- What to do
Retype every line of the data below, starting with the first and ending with the line that contains "R3: 16k (VDD, n10) -> 27k (VDD, n10)", but leave out the pictures.

- Records for this task
- - - -
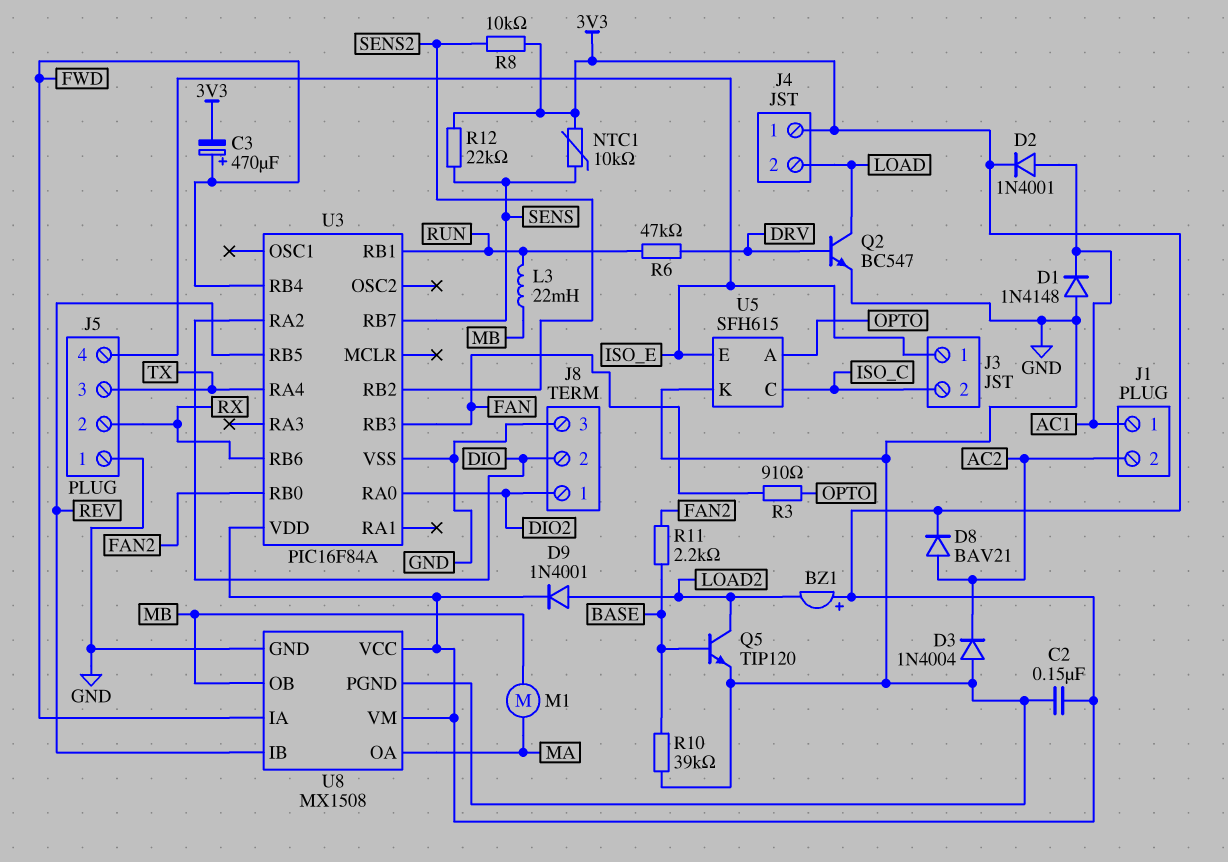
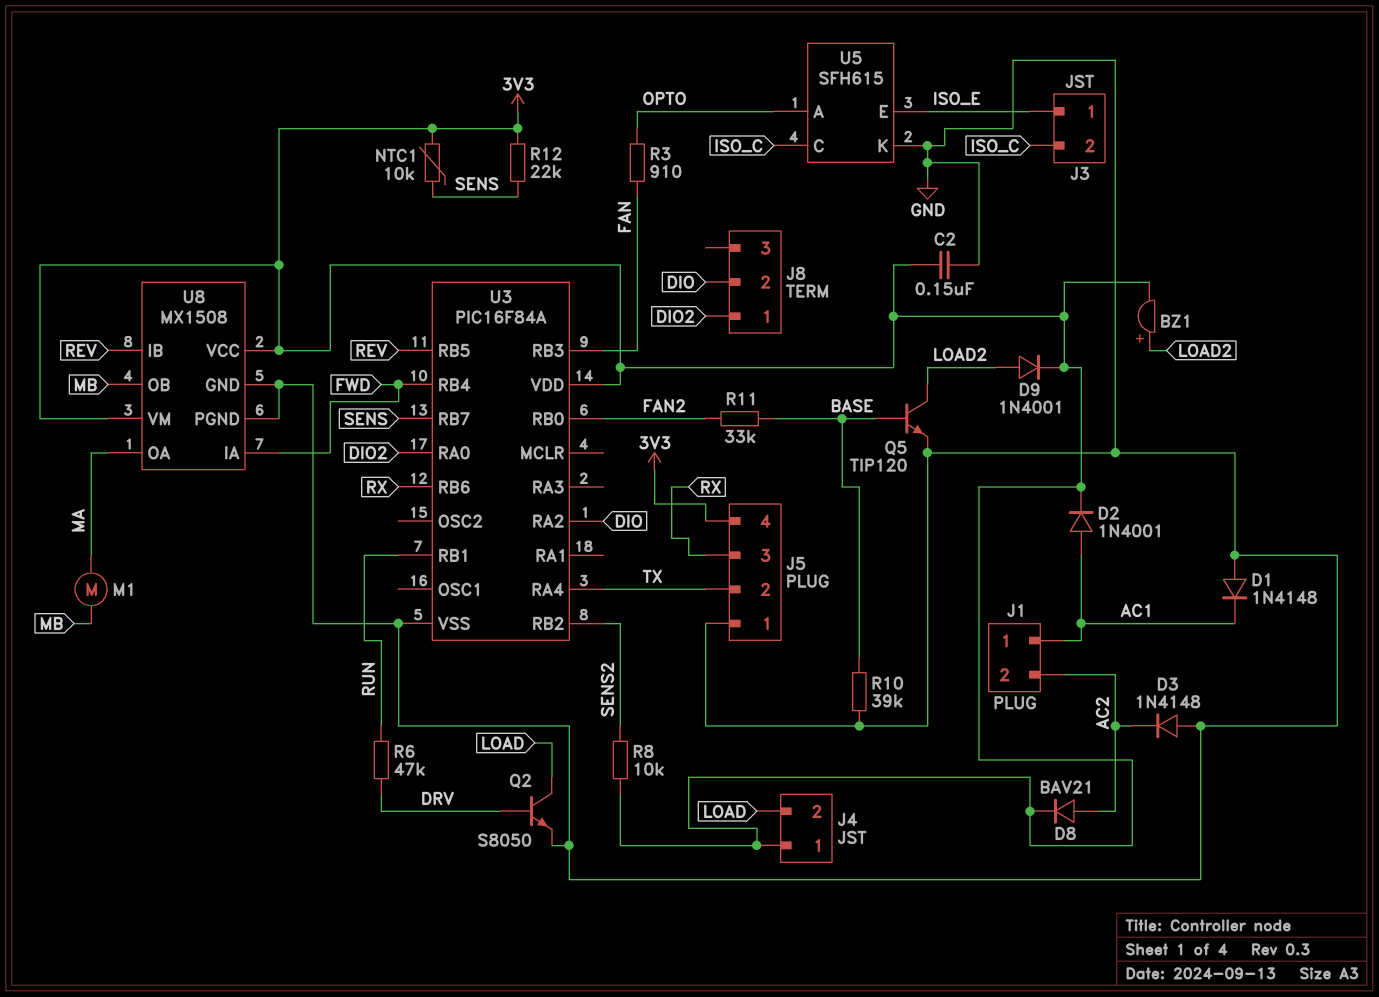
BZ1: buzzer (plus 3V3, minus LOAD2) -> buzzer (plus LOAD2, minus 3V3)
C3: 470uF (plus FWD, minus 3V3) -> none
D3: diode 1N4004 (A GND, K AC2) -> diode 1N4148 (A GND, K AC2)
J5 pin 2: RX -> TX
J5 pin 3: TX -> RX
J5 pin 4: ISO_E -> 3V3
J8 pin 3: GND -> none
L3: 22mH (MB, RUN) -> none
Q2: NPN BC547 (B DRV, C LOAD, E GND) -> NPN S8050 (B DRV, C LOAD, E GND)
R11: 2.2k (BASE, FAN2) -> 33k (BASE, FAN2)

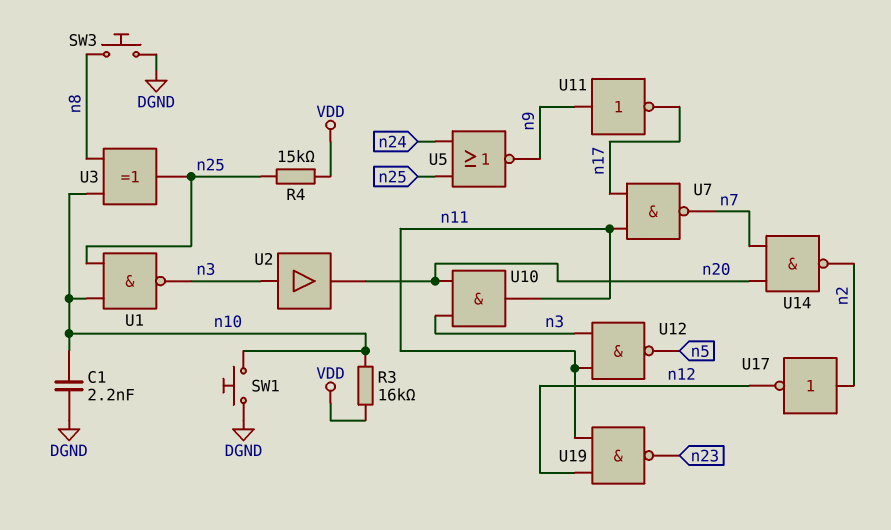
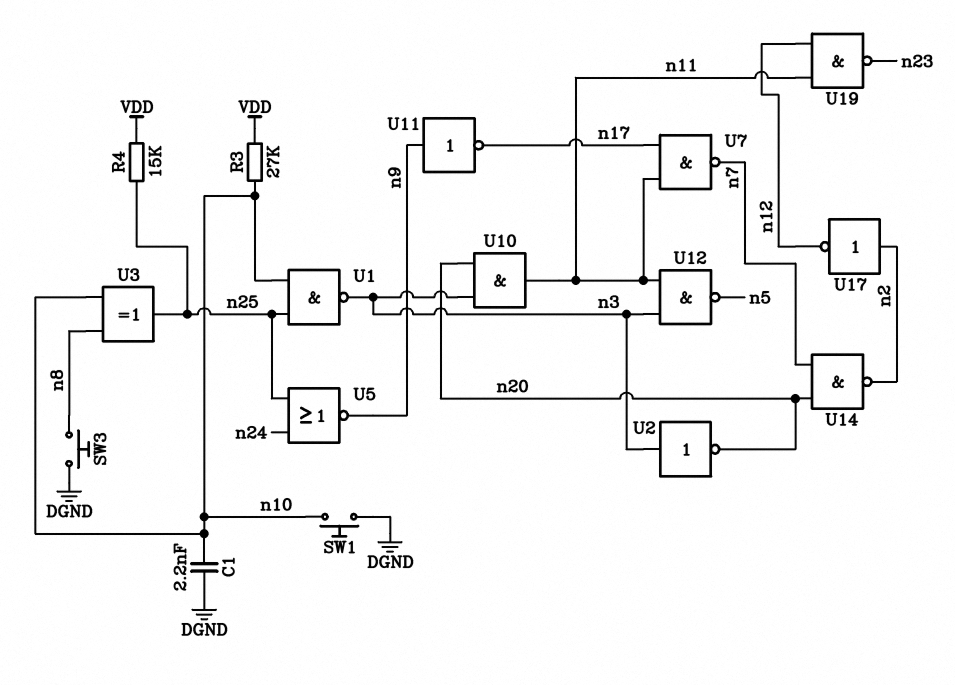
R3: 16k (VDD, n10) -> 27k (VDD, n10)
U2: buffer (in n3, out n20) -> NOT (in n3, out n20)

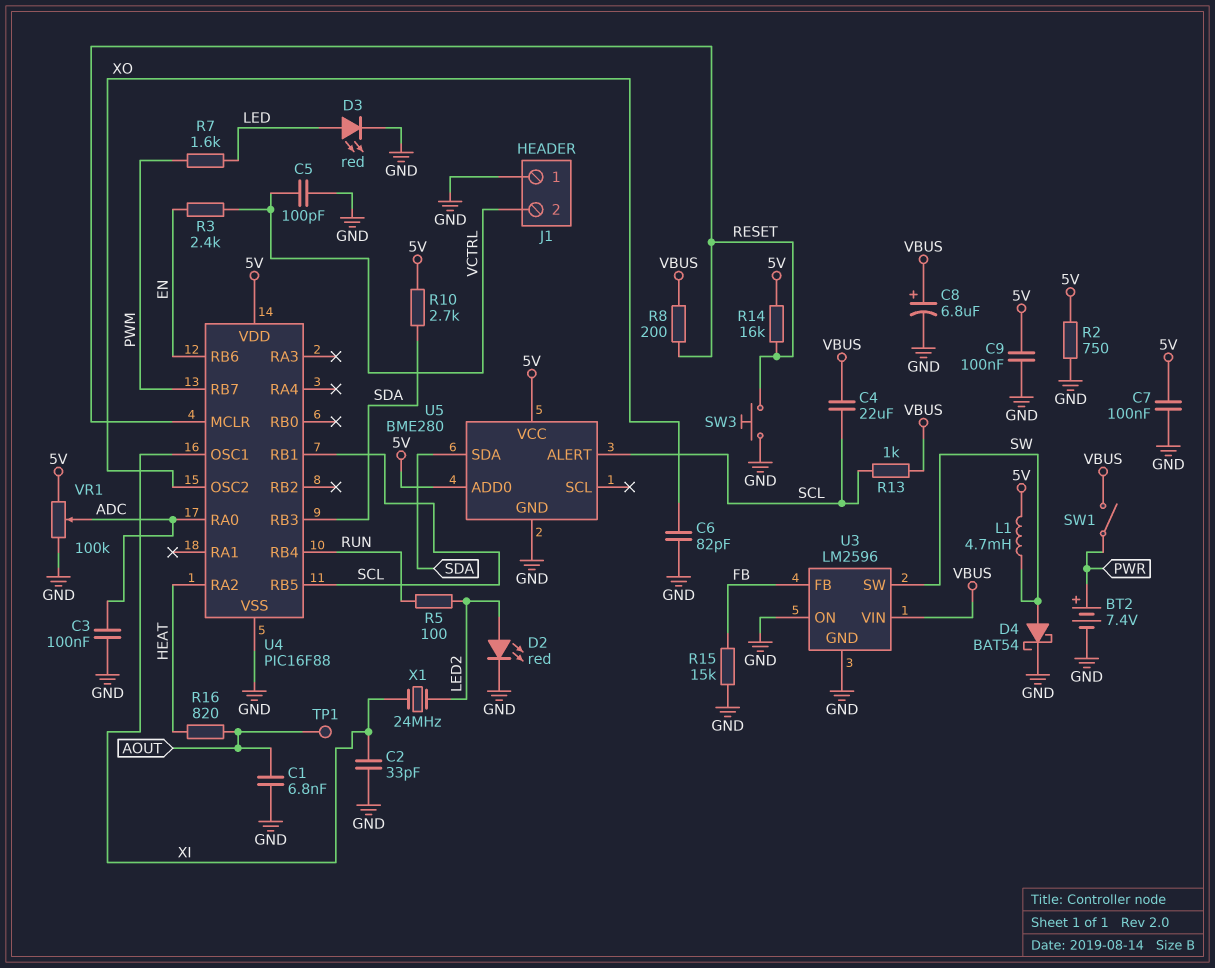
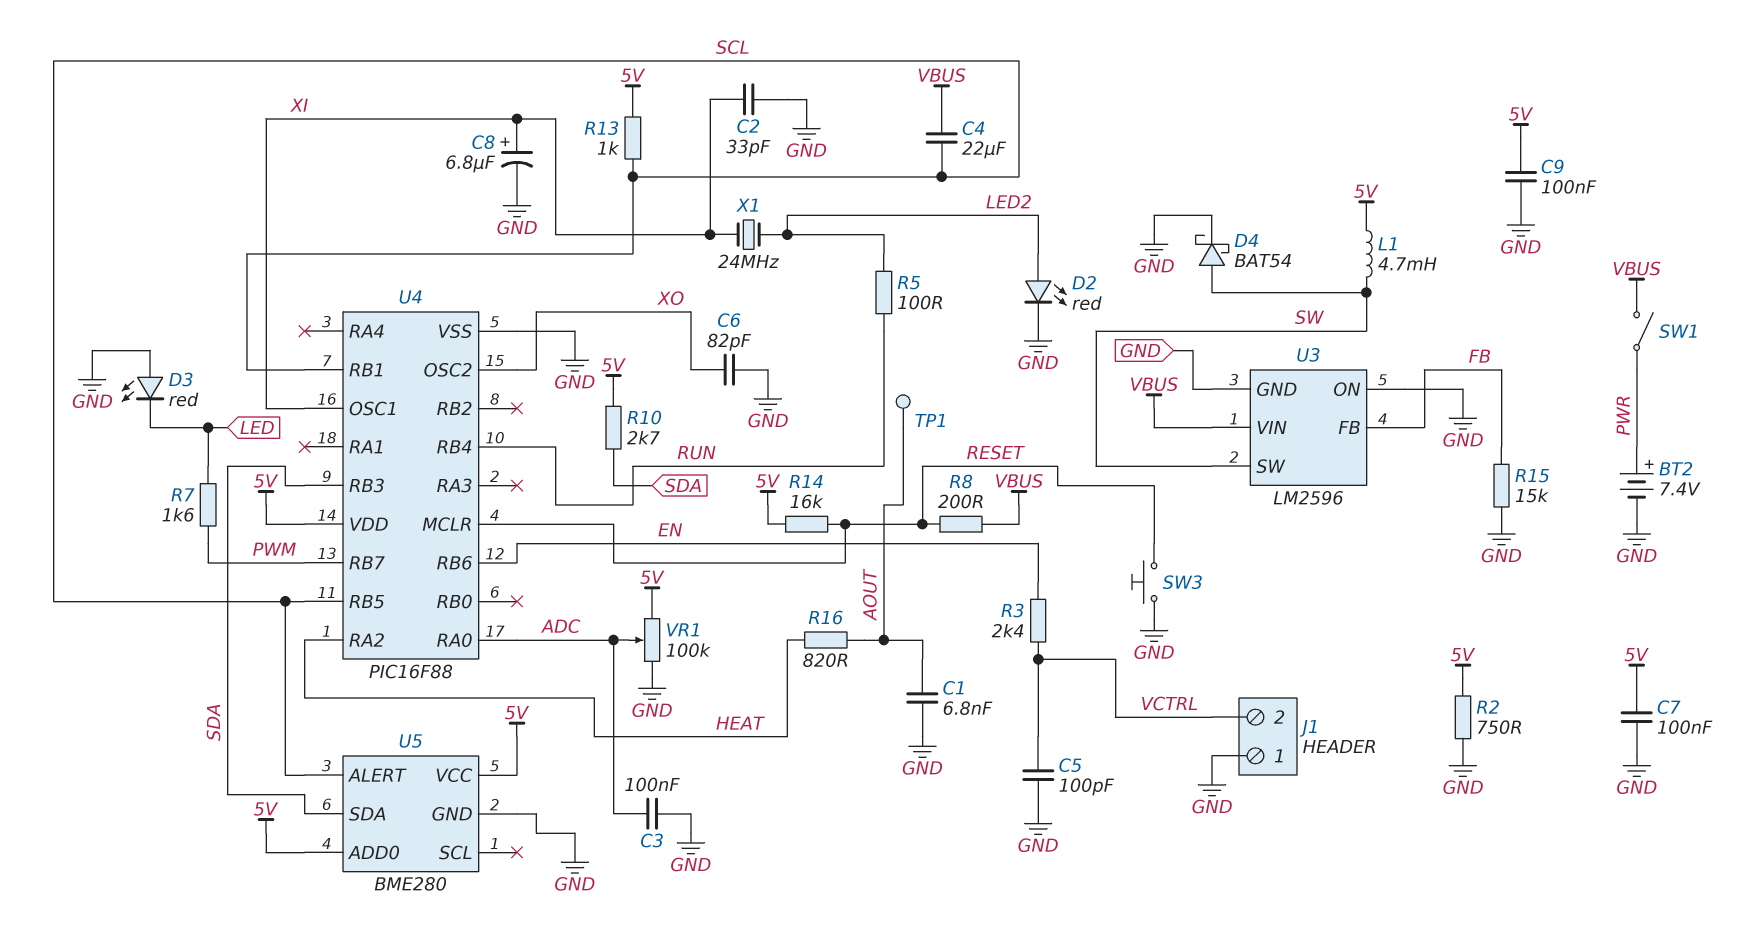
C8: 6.8uF (plus VBUS, minus GND) -> 6.8uF (plus XI, minus GND)
D3: LED red (A LED, K GND) -> LED red (A GND, K LED)
R13: 1k (SCL, VBUS) -> 1k (5V, SCL)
- - - -
- Result for this exercise
BZ1: buzzer (plus 3V3, minus LOAD2) -> buzzer (plus LOAD2, minus 3V3)
C3: 470uF (plus FWD, minus 3V3) -> none
D3: diode 1N4004 (A GND, K AC2) -> diode 1N4148 (A GND, K AC2)
J5 pin 2: RX -> TX
J5 pin 3: TX -> RX
J5 pin 4: ISO_E -> 3V3
J8 pin 3: GND -> none
L3: 22mH (MB, RUN) -> none
Q2: NPN BC547 (B DRV, C LOAD, E GND) -> NPN S8050 (B DRV, C LOAD, E GND)
R11: 2.2k (BASE, FAN2) -> 33k (BASE, FAN2)

R3: 16k (VDD, n10) -> 27k (VDD, n10)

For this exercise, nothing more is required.